▸ Exercise aim:
What you return must match the records exactly, except that the pictures are gone.

─── Entries shown ───

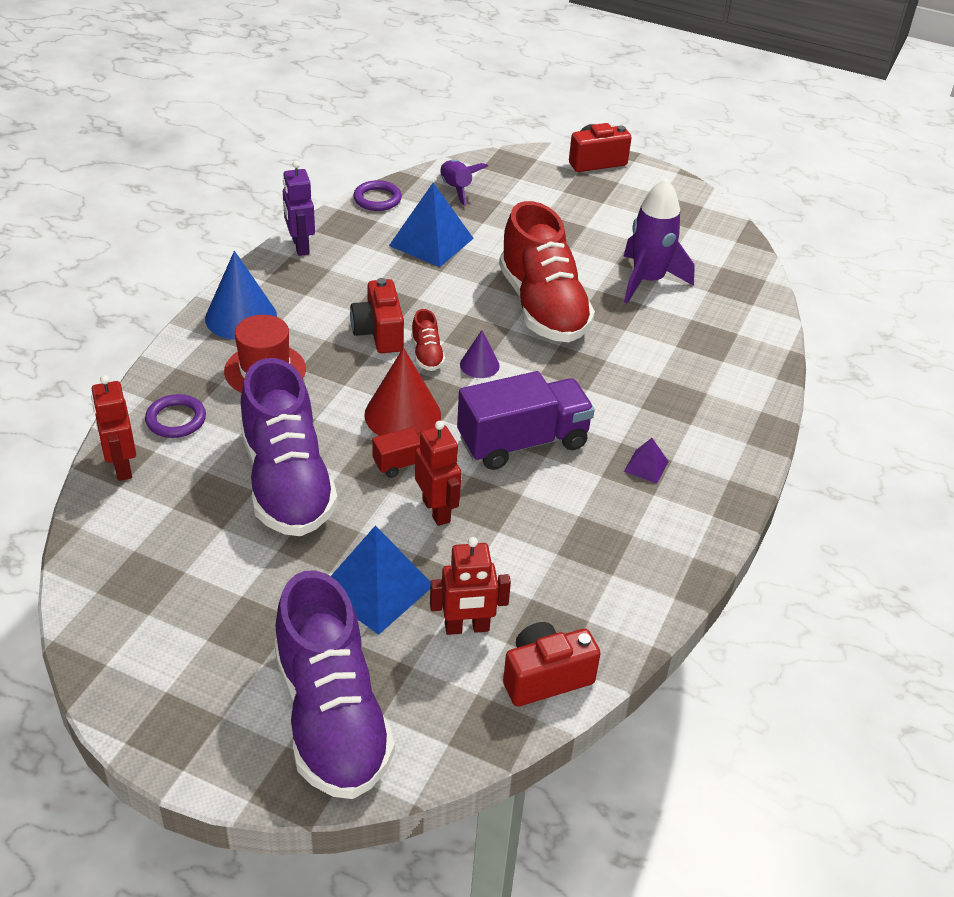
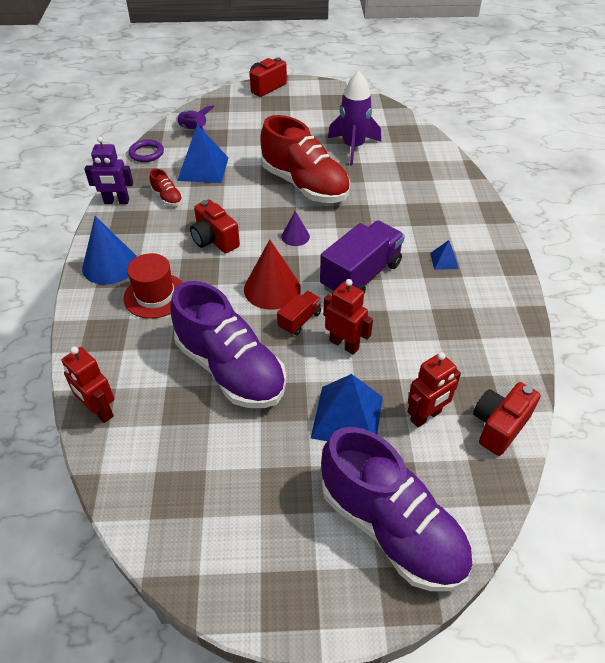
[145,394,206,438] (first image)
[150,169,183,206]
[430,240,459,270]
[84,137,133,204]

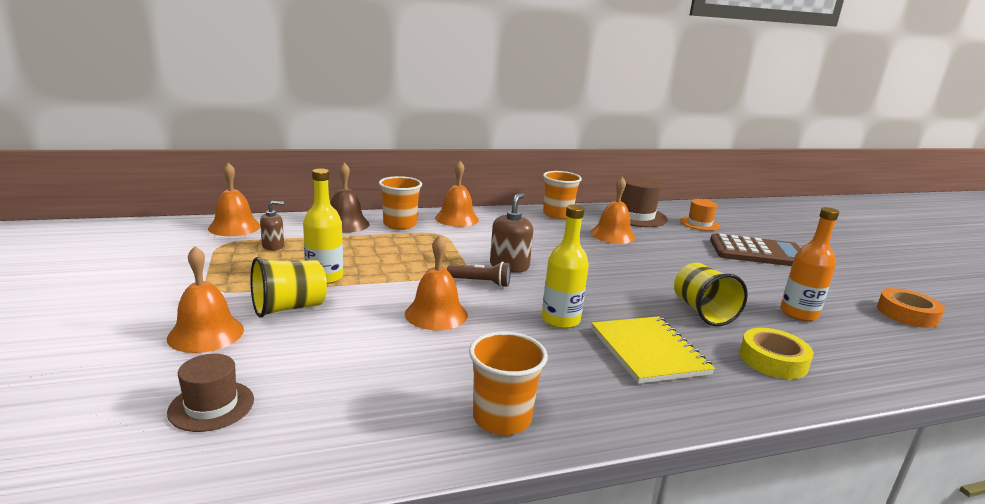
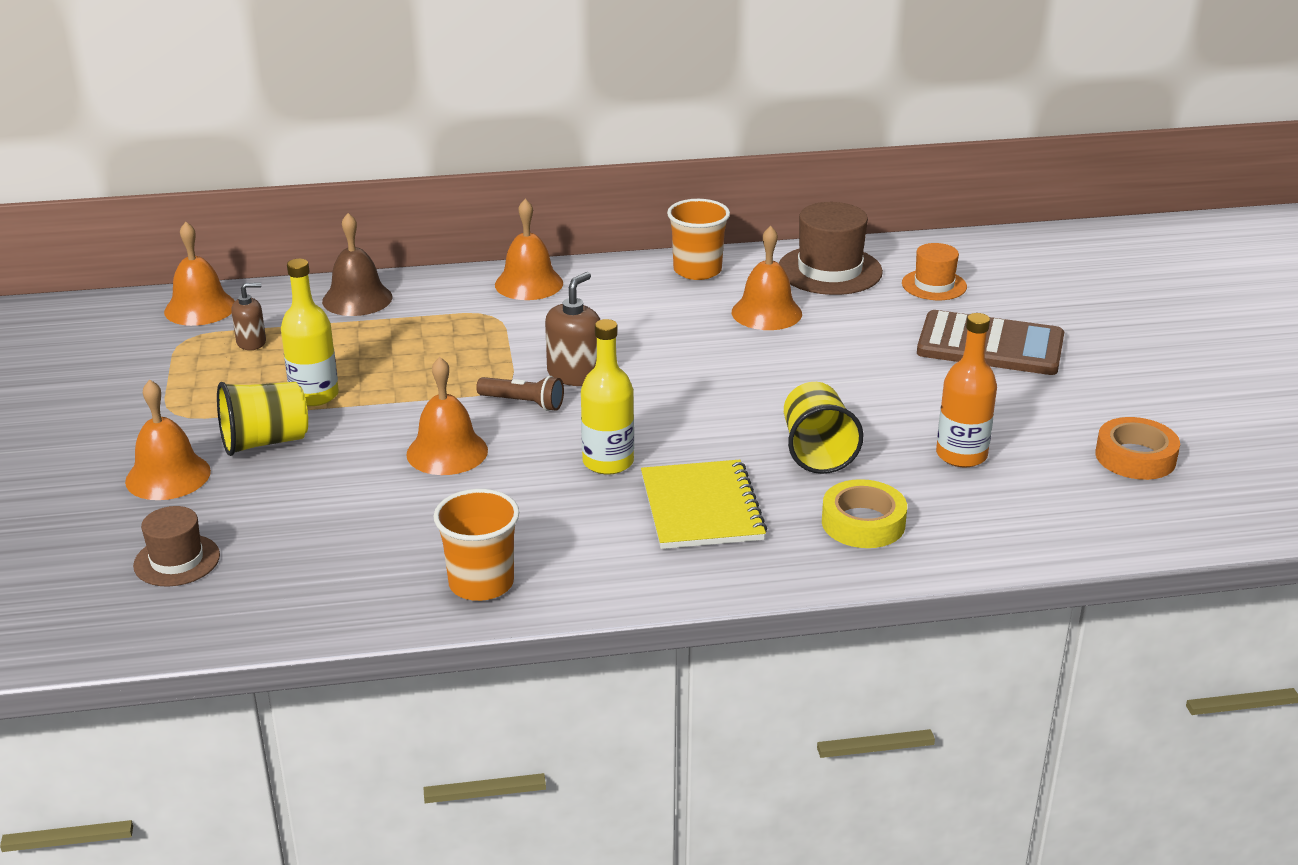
[379,176,422,230] (first image)

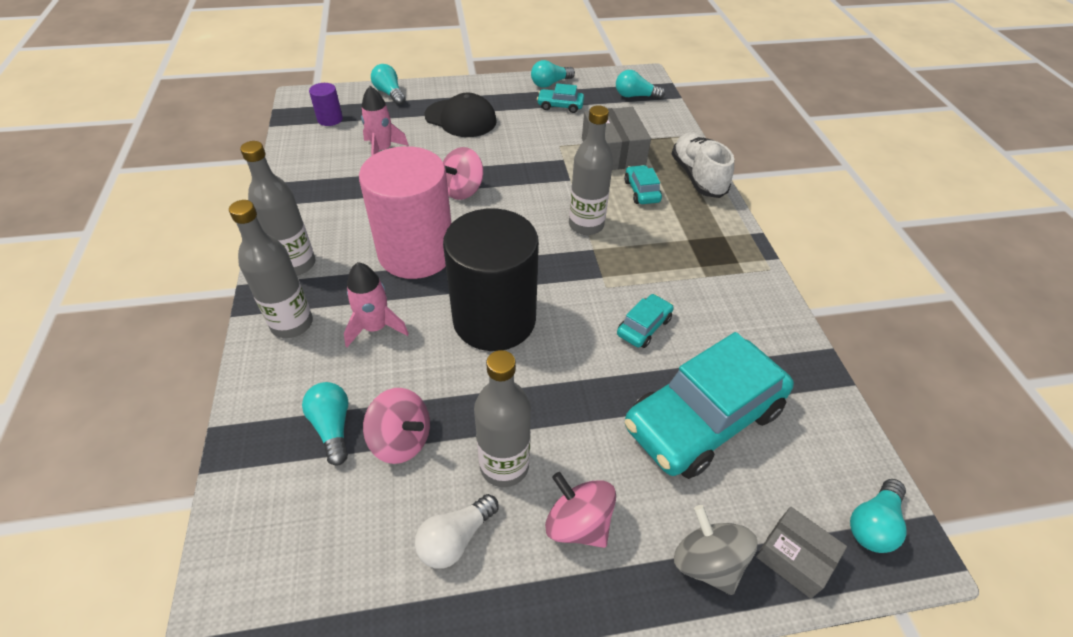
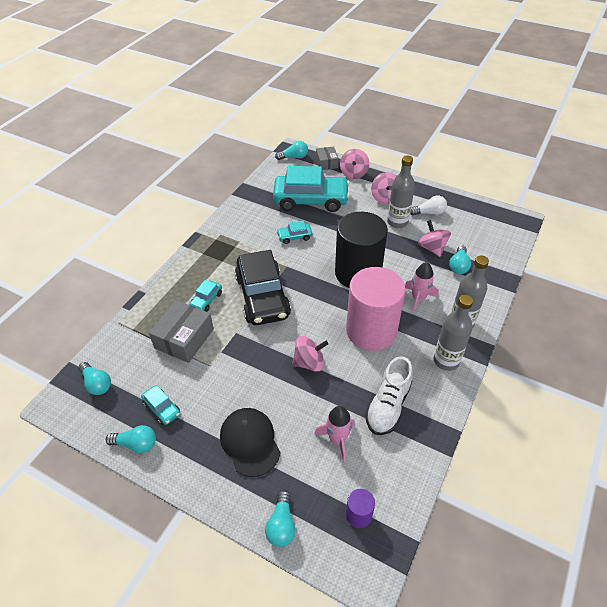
[365,356,413,435]
[235,250,291,325]
[340,149,369,179]

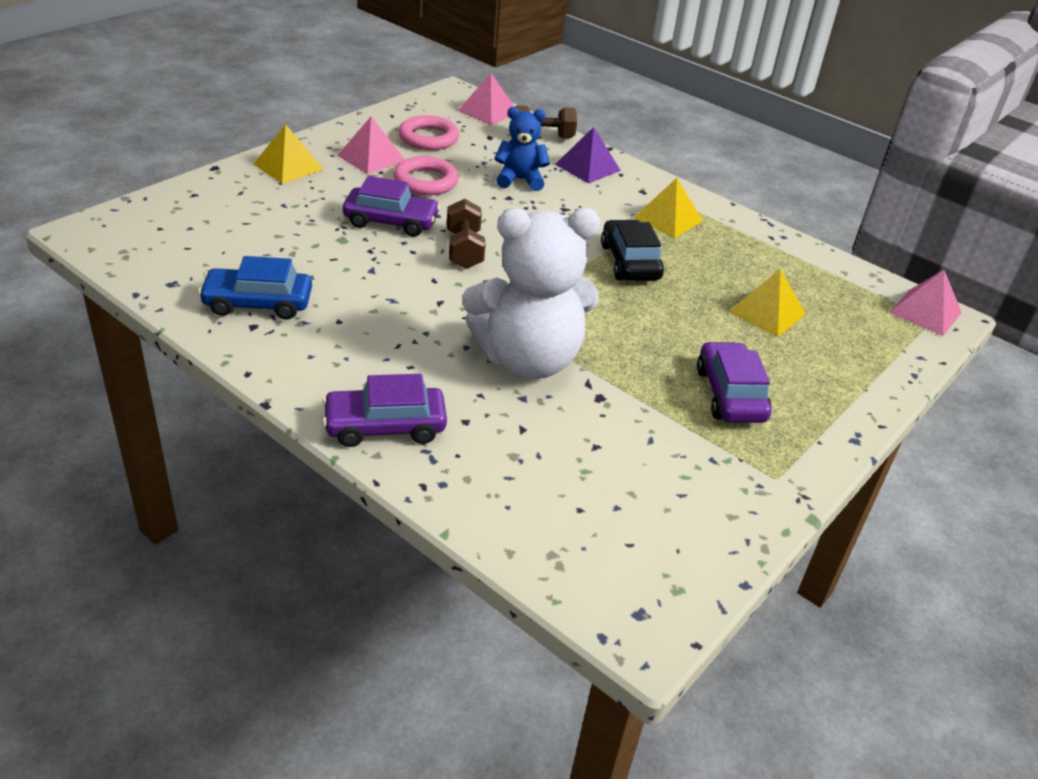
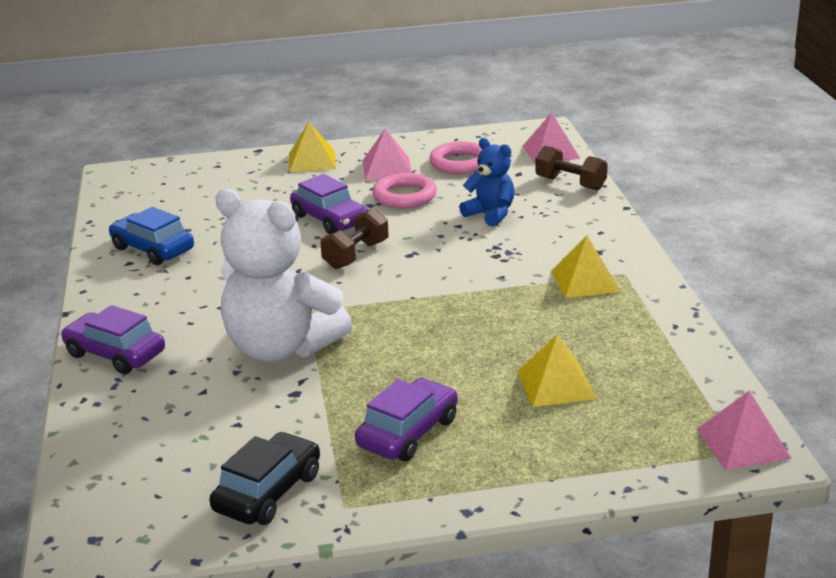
[555,127,621,184] (first image)
[209,432,320,525]

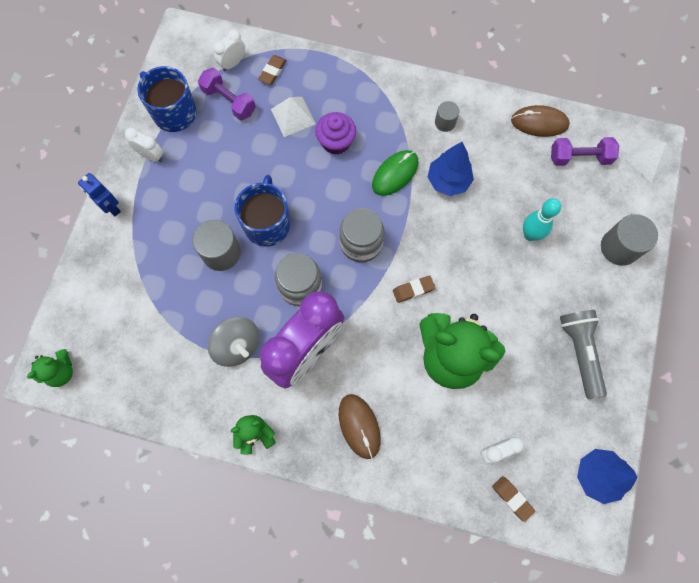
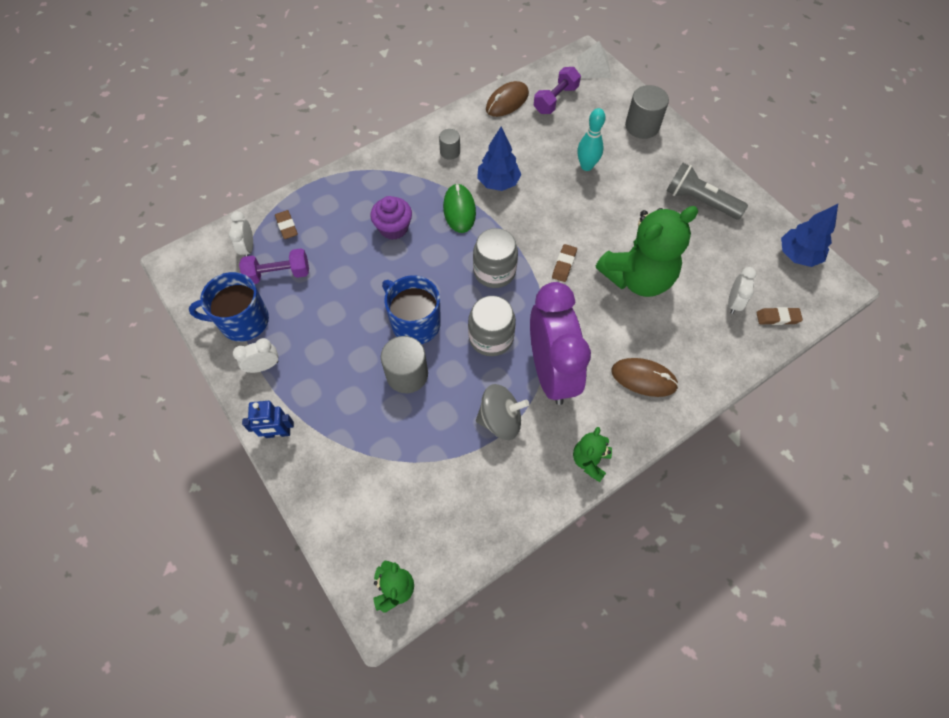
[271,97,316,137] (first image)

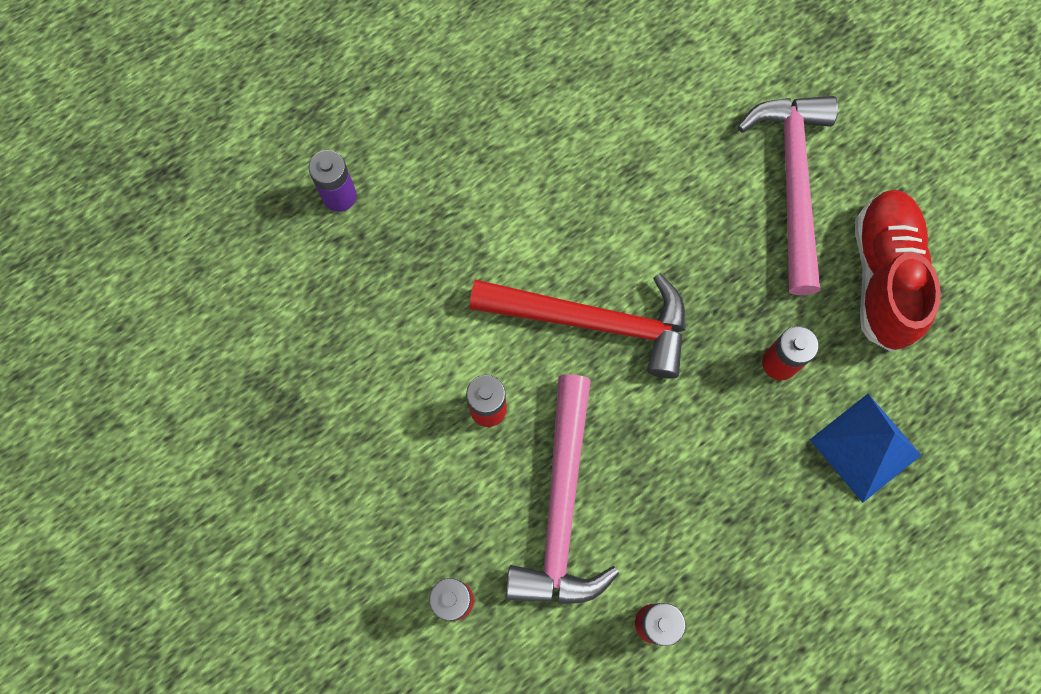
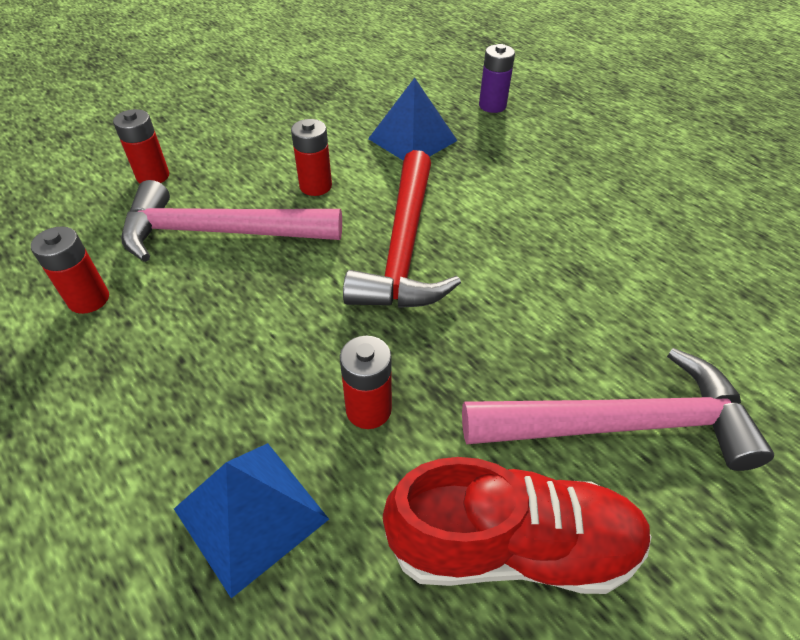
[368,78,457,160]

───

▸ Solution for this exercise:
[145,394,206,438] (first image)
[150,169,183,206]
[430,240,459,270]
[84,137,133,204]

[379,176,422,230] (first image)

[365,356,413,435]
[235,250,291,325]
[340,149,369,179]

[555,127,621,184] (first image)
[209,432,320,525]

[271,97,316,137] (first image)

[368,78,457,160]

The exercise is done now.